BRIEF ->
Word for word, and with pictures excluded, copy out all the records that follow.

ENTRIES SUPPLIED ->
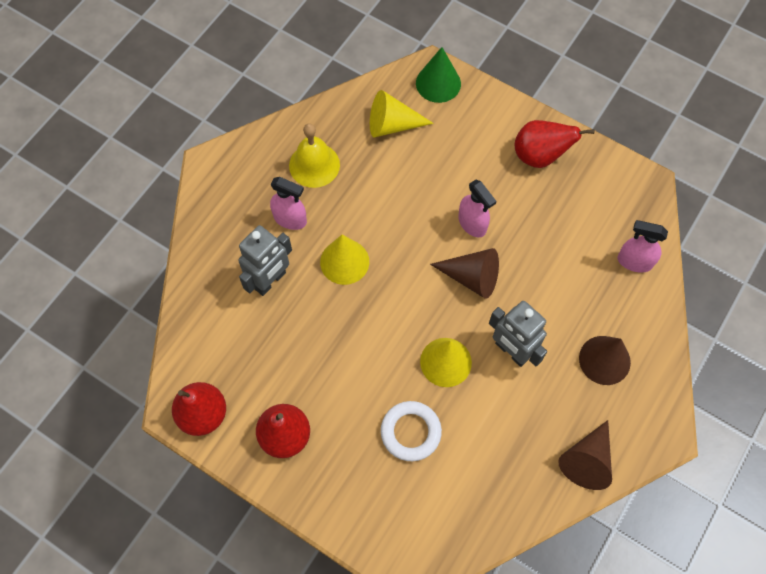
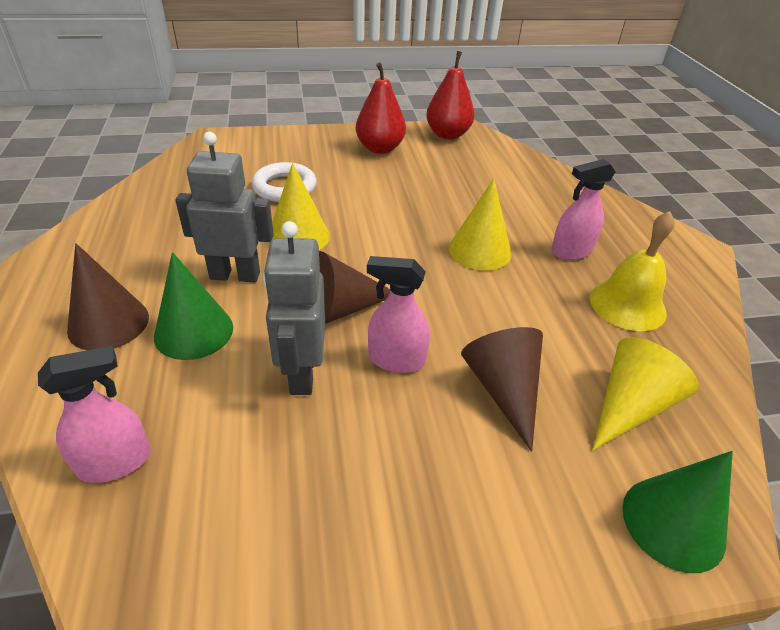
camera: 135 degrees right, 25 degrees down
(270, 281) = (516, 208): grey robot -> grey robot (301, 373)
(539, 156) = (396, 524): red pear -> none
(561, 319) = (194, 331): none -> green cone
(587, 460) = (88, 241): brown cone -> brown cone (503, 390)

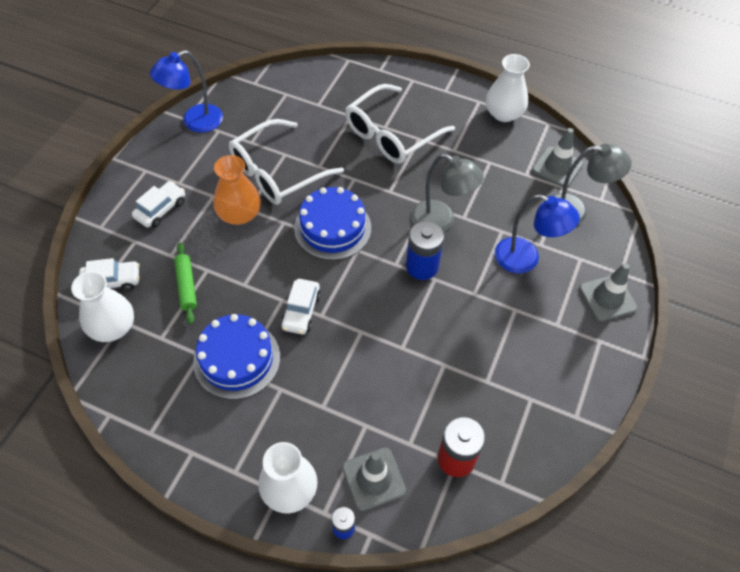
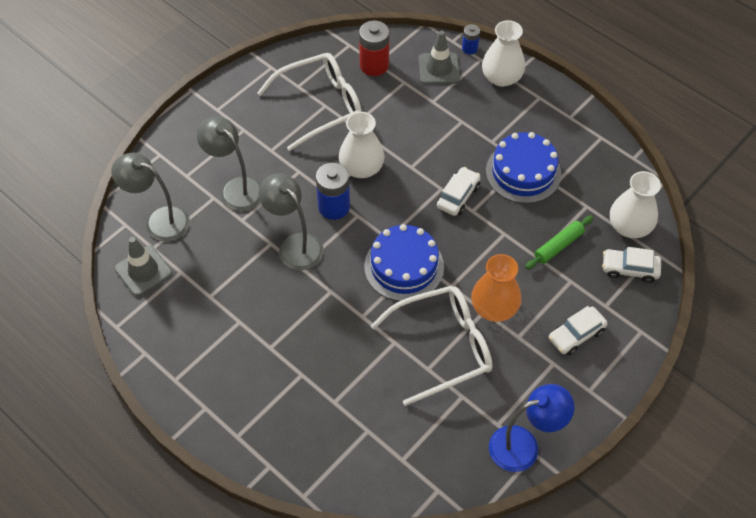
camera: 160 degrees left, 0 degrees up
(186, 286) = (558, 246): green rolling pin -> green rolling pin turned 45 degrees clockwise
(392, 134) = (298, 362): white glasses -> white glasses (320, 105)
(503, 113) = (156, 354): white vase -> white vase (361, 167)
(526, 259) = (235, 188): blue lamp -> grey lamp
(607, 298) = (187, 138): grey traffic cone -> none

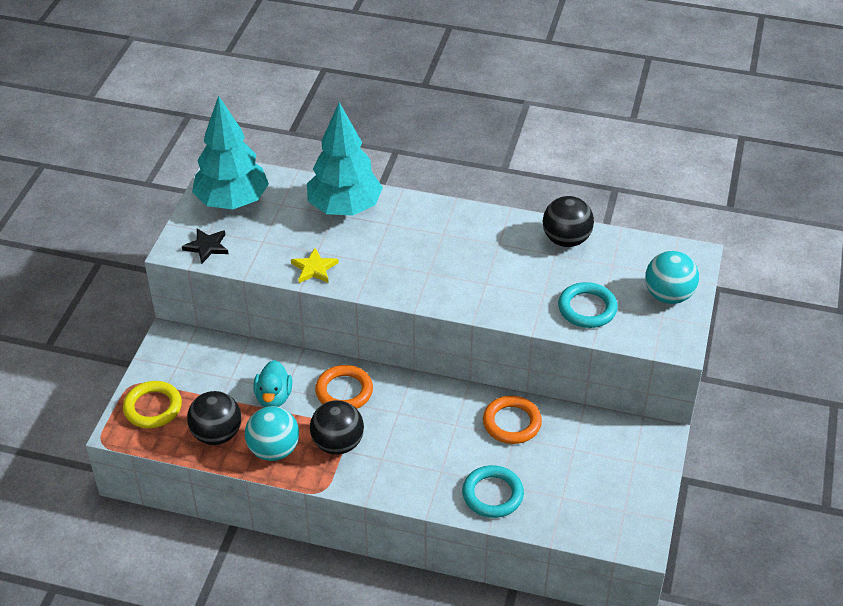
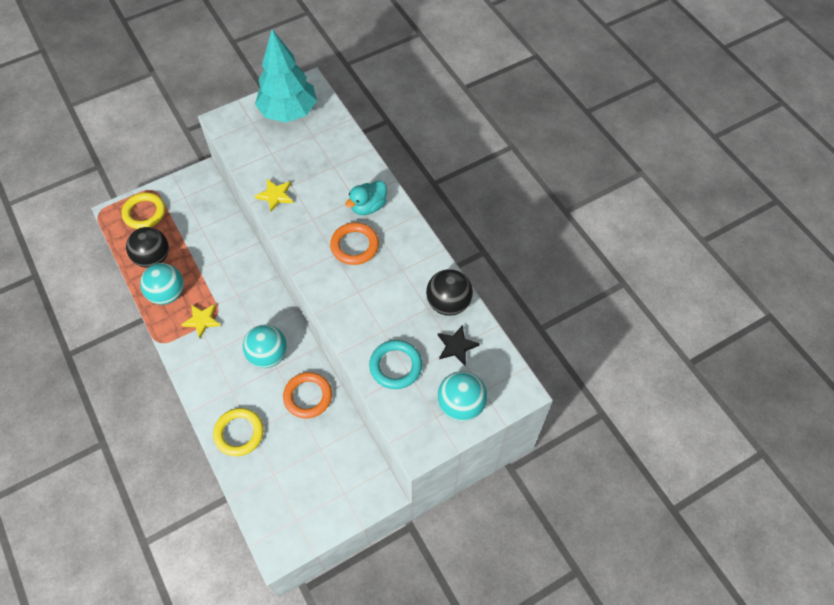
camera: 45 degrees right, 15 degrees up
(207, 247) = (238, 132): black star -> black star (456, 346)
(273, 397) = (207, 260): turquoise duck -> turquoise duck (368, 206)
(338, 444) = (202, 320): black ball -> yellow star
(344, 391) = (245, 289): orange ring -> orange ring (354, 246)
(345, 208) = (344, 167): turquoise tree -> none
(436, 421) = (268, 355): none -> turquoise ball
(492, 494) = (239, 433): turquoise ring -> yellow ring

SOLUTION TO THE PROBLEM ->
camera: 135 degrees right, 25 degrees down
(270, 281) = (516, 208): grey robot -> grey robot (301, 373)
(539, 156) = (396, 524): red pear -> none
(561, 319) = (194, 331): none -> green cone
(587, 460) = (88, 241): brown cone -> brown cone (503, 390)

camera: 160 degrees left, 0 degrees up
(186, 286) = (558, 246): green rolling pin -> green rolling pin turned 45 degrees clockwise
(392, 134) = (298, 362): white glasses -> white glasses (320, 105)
(503, 113) = (156, 354): white vase -> white vase (361, 167)
(526, 259) = (235, 188): blue lamp -> grey lamp
(607, 298) = (187, 138): grey traffic cone -> none

camera: 45 degrees right, 15 degrees up
(207, 247) = (238, 132): black star -> black star (456, 346)
(273, 397) = (207, 260): turquoise duck -> turquoise duck (368, 206)
(338, 444) = (202, 320): black ball -> yellow star
(344, 391) = (245, 289): orange ring -> orange ring (354, 246)
(345, 208) = (344, 167): turquoise tree -> none
(436, 421) = (268, 355): none -> turquoise ball
(492, 494) = (239, 433): turquoise ring -> yellow ring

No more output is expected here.